Input
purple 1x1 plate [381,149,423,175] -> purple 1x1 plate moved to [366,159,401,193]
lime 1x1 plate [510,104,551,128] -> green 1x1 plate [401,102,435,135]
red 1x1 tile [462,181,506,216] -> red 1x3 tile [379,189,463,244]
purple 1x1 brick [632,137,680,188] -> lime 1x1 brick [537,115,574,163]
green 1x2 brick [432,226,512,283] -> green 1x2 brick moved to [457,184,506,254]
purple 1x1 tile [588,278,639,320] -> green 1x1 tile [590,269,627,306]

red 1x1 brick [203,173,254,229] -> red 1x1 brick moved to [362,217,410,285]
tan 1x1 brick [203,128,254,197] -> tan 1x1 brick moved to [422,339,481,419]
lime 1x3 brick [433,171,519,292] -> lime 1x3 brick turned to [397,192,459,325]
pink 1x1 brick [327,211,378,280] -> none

--

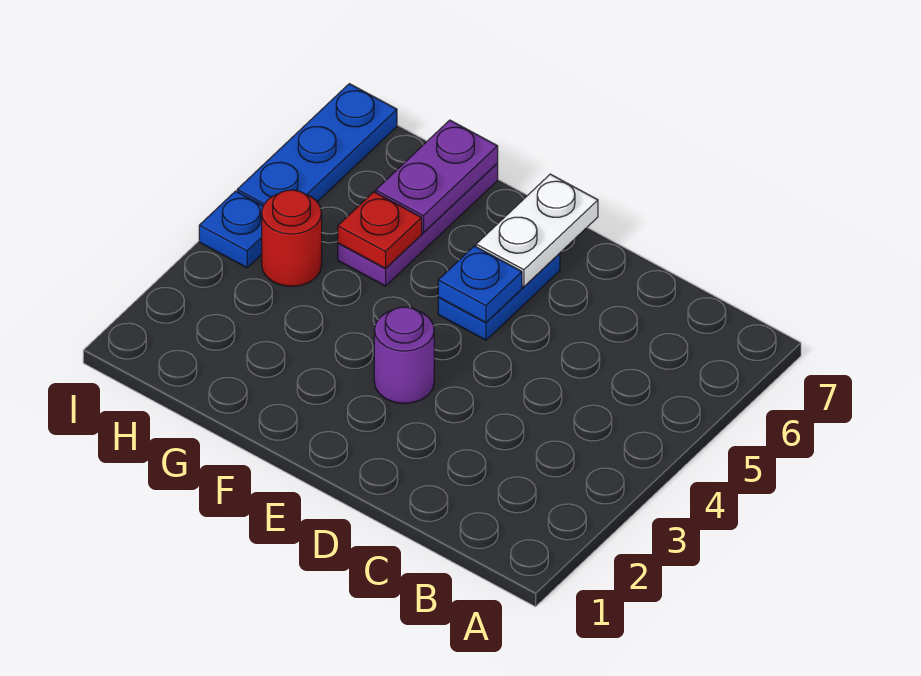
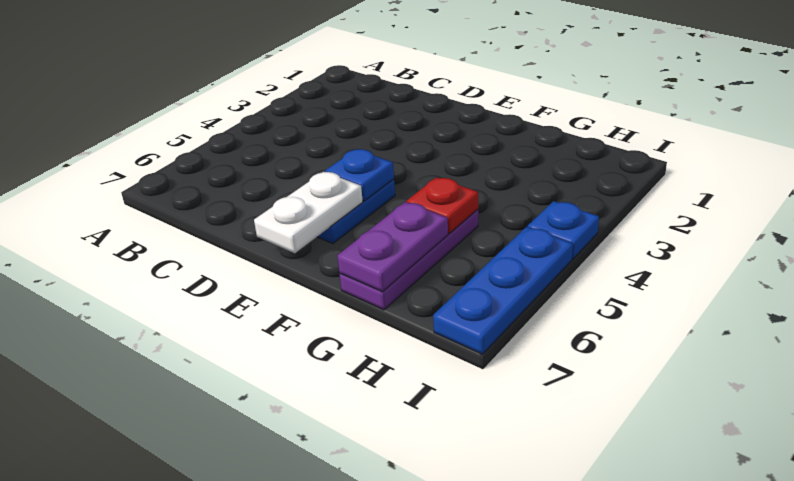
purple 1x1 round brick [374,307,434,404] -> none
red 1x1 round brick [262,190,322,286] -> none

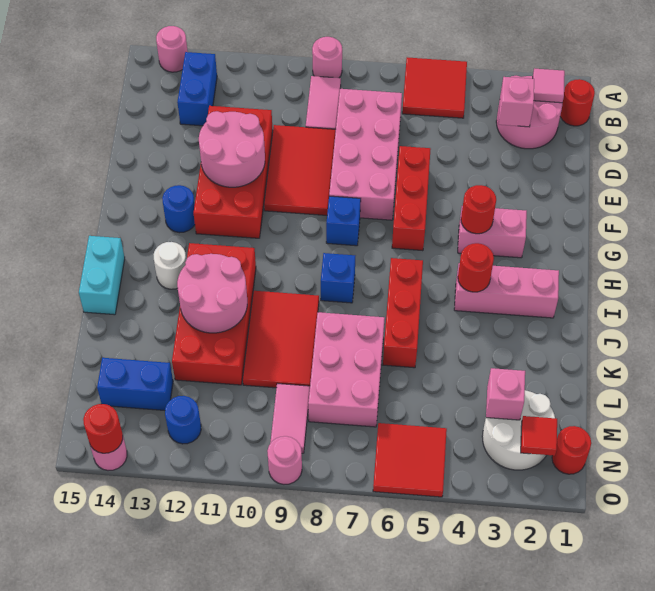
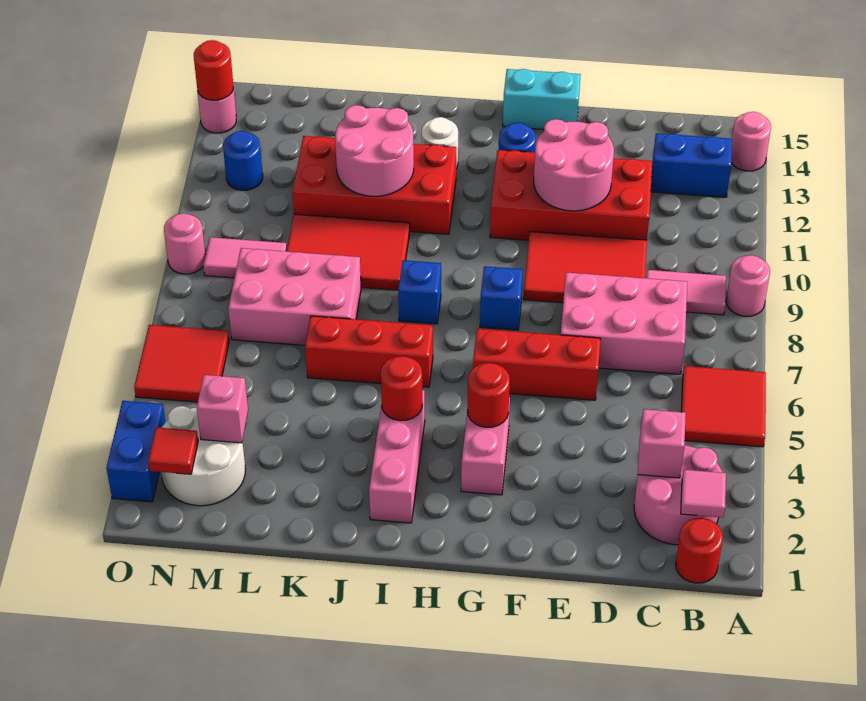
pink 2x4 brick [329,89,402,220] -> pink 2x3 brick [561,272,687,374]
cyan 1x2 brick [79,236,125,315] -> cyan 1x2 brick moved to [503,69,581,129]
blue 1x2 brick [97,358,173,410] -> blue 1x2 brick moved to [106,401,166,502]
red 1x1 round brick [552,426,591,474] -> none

...

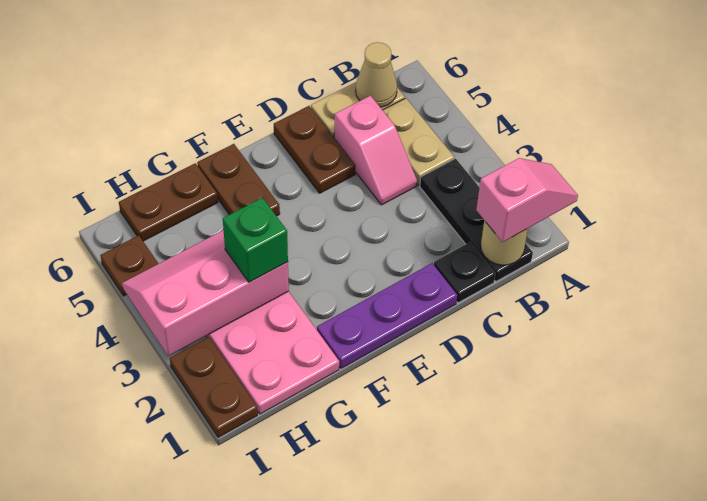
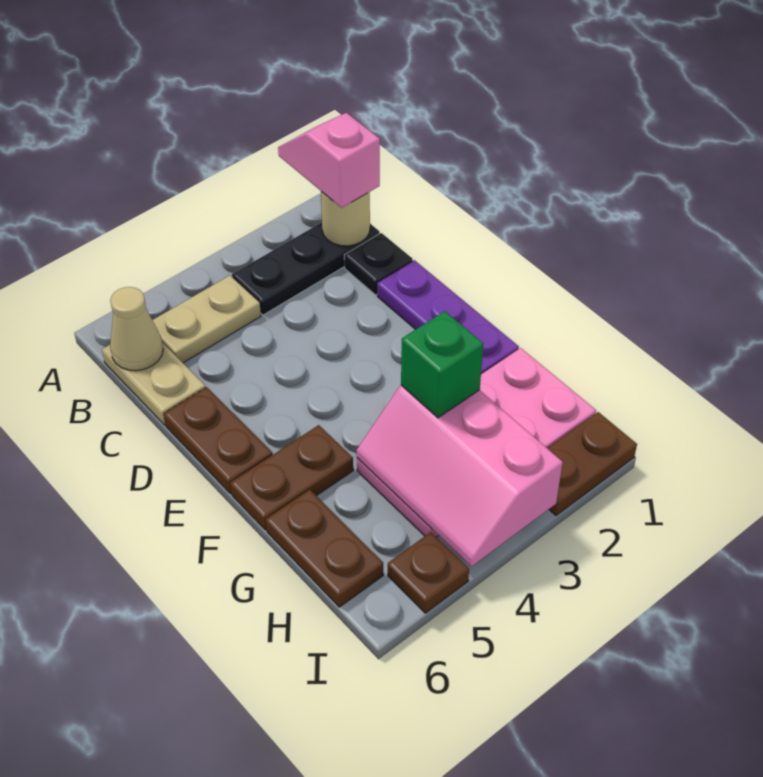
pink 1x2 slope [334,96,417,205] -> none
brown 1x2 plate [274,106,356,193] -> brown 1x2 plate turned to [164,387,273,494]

Problem
A line in the material may hold the string "plate". Report how many do, and write only the number.

Exercise answer
3